■ **Task requirements**
Only the line containing "yellow 3x3 slope [593,152,691,250]" and the lines after it, up to the end of the listing, should be written out, each exactly as given.

■ **Records shown**
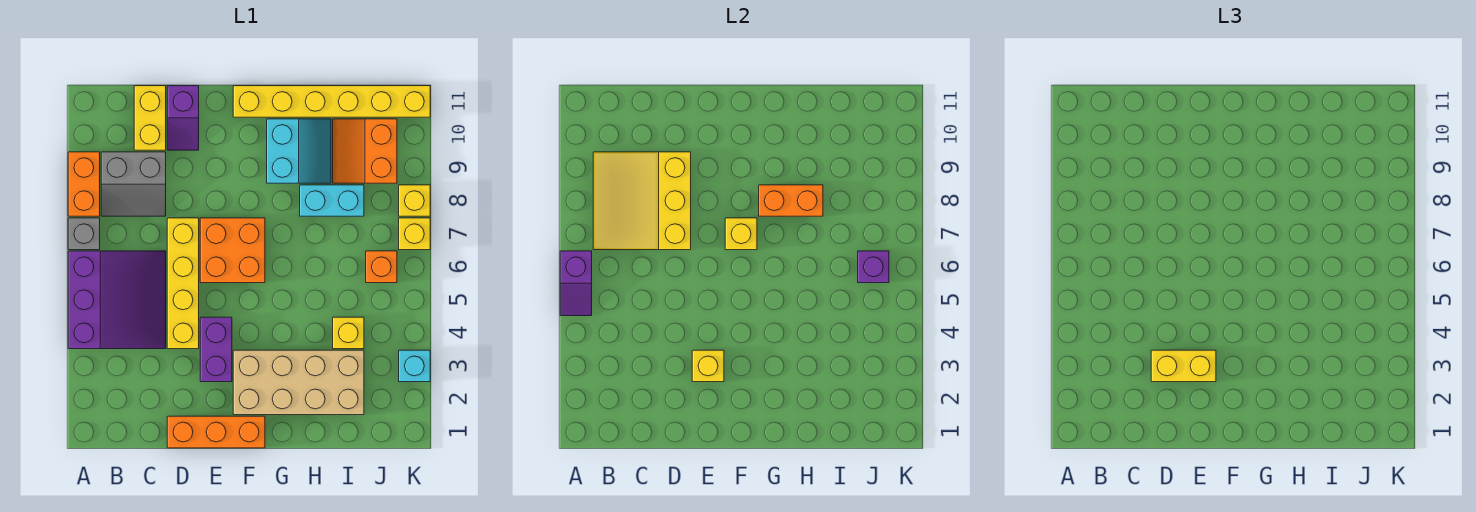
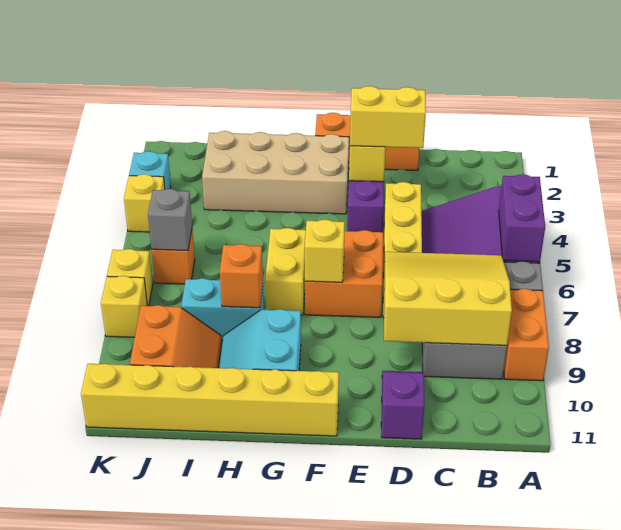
purple 1x2 slope [560,251,592,316] -> purple 1x2 brick [499,174,545,262]
yellow 3x3 slope [593,152,691,250] -> yellow 3x3 slope turned to [384,252,512,345]
yellow 1x2 brick [134,86,166,150] -> yellow 1x2 brick moved to [265,228,306,315]
orange 1x2 brick [759,185,823,216] -> orange 1x1 brick [220,244,263,308]
yellow 1x1 brick [333,317,364,349] -> yellow 1x1 brick moved to [124,174,165,232]
purple 1x1 brick [858,251,889,283] -> grey 1x1 brick [148,189,192,250]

■ **Result below**
yellow 3x3 slope [593,152,691,250] -> yellow 3x3 slope turned to [384,252,512,345]
yellow 1x2 brick [134,86,166,150] -> yellow 1x2 brick moved to [265,228,306,315]
orange 1x2 brick [759,185,823,216] -> orange 1x1 brick [220,244,263,308]
yellow 1x1 brick [333,317,364,349] -> yellow 1x1 brick moved to [124,174,165,232]
purple 1x1 brick [858,251,889,283] -> grey 1x1 brick [148,189,192,250]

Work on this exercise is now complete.